[Stored items]

== Segment start ==

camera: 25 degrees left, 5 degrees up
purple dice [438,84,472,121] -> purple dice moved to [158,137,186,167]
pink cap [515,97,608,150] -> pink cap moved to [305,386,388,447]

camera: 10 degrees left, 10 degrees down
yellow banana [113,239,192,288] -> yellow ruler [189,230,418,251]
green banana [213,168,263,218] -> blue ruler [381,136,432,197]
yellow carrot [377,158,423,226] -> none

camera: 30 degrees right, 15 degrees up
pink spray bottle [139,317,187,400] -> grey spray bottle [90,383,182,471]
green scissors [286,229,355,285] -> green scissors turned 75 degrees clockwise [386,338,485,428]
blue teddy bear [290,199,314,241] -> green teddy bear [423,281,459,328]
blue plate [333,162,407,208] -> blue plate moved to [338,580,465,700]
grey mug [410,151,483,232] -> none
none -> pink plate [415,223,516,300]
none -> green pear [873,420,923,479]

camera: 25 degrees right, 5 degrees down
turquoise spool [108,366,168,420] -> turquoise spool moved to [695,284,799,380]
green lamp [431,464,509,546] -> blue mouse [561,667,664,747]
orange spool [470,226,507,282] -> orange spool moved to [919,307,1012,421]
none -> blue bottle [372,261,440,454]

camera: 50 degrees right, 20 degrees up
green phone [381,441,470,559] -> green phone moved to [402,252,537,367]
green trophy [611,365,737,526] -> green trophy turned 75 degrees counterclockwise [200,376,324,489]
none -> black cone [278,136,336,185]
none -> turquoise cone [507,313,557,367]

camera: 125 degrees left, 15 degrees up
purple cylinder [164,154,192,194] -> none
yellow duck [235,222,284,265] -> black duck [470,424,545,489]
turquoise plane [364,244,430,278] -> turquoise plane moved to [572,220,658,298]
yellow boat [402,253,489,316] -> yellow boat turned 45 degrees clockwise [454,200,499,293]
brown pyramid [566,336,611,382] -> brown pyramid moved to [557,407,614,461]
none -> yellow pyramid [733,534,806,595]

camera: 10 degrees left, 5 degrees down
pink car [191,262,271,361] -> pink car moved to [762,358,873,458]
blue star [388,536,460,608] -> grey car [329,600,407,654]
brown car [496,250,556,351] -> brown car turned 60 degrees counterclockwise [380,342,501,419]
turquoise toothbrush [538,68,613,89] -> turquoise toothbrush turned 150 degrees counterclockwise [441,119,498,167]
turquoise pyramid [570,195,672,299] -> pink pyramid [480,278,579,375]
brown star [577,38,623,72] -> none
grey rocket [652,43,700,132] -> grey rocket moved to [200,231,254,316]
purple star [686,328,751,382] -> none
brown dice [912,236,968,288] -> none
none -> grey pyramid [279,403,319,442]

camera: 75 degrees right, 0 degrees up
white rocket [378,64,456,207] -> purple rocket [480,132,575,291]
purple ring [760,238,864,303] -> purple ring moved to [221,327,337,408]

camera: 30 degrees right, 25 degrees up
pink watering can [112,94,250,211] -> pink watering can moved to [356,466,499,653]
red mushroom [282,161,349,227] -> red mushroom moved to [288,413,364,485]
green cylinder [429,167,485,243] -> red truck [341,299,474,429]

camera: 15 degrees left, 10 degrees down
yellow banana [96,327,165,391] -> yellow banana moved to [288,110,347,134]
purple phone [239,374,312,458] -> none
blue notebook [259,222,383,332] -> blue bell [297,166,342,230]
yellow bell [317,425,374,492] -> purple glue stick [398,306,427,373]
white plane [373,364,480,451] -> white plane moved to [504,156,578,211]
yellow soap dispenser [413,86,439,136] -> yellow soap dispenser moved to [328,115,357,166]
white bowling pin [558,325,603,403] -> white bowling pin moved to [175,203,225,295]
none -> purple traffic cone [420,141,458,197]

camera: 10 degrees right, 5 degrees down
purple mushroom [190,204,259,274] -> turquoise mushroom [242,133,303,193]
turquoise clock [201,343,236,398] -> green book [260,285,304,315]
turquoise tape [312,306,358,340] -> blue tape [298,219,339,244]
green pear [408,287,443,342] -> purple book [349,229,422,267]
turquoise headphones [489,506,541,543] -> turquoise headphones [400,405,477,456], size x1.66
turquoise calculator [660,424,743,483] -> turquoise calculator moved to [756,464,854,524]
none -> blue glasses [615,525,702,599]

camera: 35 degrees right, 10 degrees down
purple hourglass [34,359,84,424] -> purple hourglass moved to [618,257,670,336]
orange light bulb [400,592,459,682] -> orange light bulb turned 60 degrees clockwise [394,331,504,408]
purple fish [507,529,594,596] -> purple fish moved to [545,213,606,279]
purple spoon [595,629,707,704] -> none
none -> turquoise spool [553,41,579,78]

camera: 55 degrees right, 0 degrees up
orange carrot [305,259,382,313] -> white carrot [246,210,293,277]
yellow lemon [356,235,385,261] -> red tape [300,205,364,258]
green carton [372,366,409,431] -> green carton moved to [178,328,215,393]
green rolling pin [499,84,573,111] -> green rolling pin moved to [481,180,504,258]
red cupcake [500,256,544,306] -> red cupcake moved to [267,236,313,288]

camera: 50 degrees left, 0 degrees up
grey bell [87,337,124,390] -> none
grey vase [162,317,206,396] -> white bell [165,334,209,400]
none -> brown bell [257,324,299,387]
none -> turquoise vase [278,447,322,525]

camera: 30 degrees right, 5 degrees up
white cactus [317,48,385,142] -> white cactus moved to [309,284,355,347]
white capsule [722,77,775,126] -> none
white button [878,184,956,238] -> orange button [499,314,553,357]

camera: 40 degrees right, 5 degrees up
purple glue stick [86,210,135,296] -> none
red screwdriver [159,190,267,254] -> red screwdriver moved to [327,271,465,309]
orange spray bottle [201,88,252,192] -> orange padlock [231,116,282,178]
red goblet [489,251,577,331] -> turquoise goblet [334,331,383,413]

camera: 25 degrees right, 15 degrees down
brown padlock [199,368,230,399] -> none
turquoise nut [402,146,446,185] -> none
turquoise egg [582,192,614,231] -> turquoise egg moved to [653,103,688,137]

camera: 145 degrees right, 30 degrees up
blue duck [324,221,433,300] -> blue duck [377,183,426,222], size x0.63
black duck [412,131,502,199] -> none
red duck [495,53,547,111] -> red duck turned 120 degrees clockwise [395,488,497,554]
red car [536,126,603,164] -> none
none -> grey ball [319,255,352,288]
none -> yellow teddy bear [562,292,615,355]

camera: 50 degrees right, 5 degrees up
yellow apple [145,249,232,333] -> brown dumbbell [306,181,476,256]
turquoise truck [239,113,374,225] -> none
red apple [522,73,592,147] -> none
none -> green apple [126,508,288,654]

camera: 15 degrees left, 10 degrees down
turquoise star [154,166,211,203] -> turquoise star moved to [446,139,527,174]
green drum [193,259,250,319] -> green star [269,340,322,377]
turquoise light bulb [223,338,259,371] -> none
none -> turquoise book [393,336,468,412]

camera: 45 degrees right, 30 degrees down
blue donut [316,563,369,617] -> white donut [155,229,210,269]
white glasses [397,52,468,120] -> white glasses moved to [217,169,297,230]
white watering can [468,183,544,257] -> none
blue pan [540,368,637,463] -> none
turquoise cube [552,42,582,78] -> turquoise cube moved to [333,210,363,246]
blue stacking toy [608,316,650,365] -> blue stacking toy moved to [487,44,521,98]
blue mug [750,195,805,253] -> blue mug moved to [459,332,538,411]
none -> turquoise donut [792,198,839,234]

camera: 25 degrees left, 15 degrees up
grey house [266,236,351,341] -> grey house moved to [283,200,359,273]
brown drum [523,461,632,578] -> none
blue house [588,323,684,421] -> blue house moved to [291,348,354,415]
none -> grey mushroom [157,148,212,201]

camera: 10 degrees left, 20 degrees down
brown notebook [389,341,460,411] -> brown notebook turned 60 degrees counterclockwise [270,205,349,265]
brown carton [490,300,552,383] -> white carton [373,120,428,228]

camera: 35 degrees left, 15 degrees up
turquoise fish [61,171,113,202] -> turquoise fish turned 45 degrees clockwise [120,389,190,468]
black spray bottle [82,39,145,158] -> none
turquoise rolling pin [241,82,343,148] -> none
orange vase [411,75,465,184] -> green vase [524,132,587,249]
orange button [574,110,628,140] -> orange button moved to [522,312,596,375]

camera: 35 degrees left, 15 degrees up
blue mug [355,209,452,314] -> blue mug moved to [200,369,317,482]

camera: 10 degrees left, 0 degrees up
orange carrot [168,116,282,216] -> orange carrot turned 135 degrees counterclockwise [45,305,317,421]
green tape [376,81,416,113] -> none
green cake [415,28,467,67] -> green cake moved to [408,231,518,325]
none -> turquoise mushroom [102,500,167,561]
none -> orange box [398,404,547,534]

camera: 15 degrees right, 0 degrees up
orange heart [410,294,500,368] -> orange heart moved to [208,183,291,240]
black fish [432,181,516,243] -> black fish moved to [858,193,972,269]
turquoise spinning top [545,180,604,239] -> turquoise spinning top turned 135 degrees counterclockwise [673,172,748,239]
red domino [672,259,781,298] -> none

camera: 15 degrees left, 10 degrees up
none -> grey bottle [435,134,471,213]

== Segment end ==

**Your task:** All that is needed is the opening run of the data, given again exactly: please include every line from the first through the line with "none -> pink plate [415,223,516,300]", both ends kept.

**Result below:**
camera: 25 degrees left, 5 degrees up
purple dice [438,84,472,121] -> purple dice moved to [158,137,186,167]
pink cap [515,97,608,150] -> pink cap moved to [305,386,388,447]

camera: 10 degrees left, 10 degrees down
yellow banana [113,239,192,288] -> yellow ruler [189,230,418,251]
green banana [213,168,263,218] -> blue ruler [381,136,432,197]
yellow carrot [377,158,423,226] -> none

camera: 30 degrees right, 15 degrees up
pink spray bottle [139,317,187,400] -> grey spray bottle [90,383,182,471]
green scissors [286,229,355,285] -> green scissors turned 75 degrees clockwise [386,338,485,428]
blue teddy bear [290,199,314,241] -> green teddy bear [423,281,459,328]
blue plate [333,162,407,208] -> blue plate moved to [338,580,465,700]
grey mug [410,151,483,232] -> none
none -> pink plate [415,223,516,300]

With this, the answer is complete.